# Required action
Set down, word for word, every line of the listing below, starting with the one that contains "(210, 504) = (133, 226): none" and ending with the final line. Include nothing else.

# Given information
◇ ◇ ◇ ◇ ◇ ◇ ◇
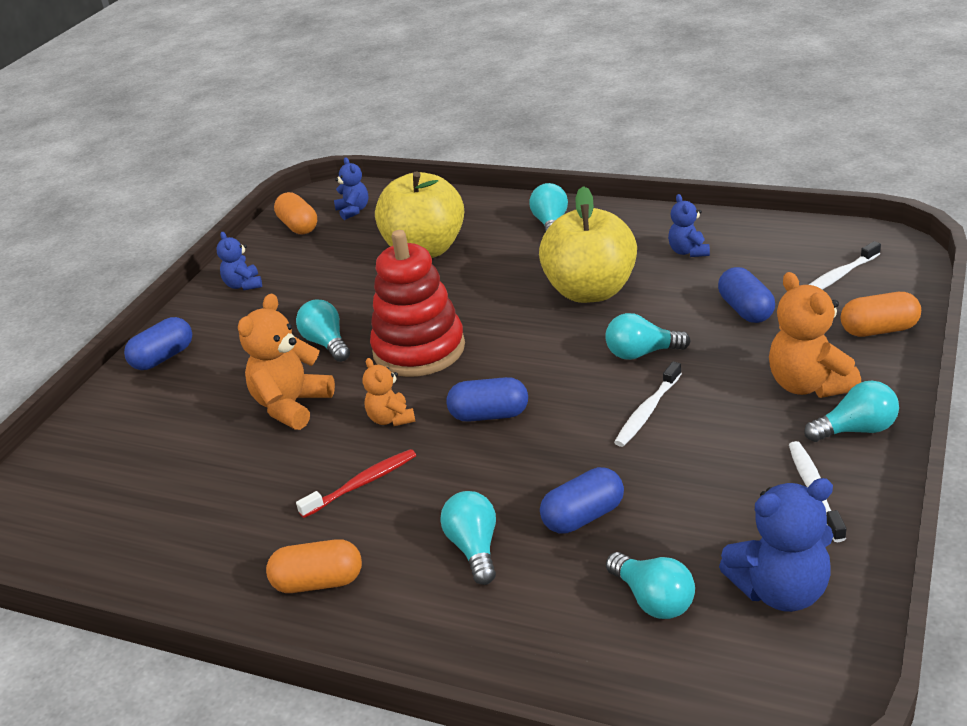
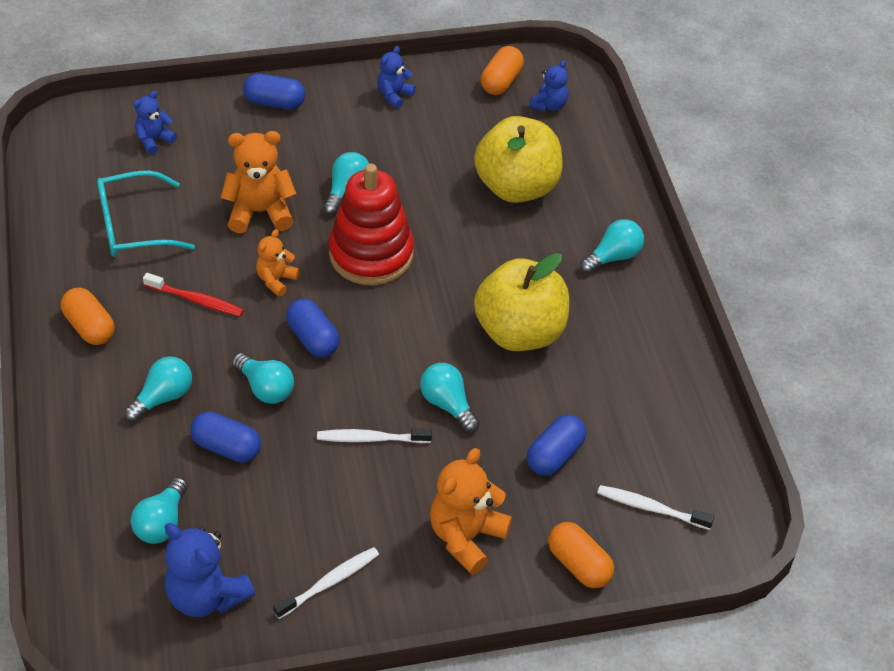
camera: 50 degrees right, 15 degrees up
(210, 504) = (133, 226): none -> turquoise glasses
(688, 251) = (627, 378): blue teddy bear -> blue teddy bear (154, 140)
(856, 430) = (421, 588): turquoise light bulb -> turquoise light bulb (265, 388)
◇ ◇ ◇ ◇ ◇ ◇ ◇
# Completed exercise
(210, 504) = (133, 226): none -> turquoise glasses
(688, 251) = (627, 378): blue teddy bear -> blue teddy bear (154, 140)
(856, 430) = (421, 588): turquoise light bulb -> turquoise light bulb (265, 388)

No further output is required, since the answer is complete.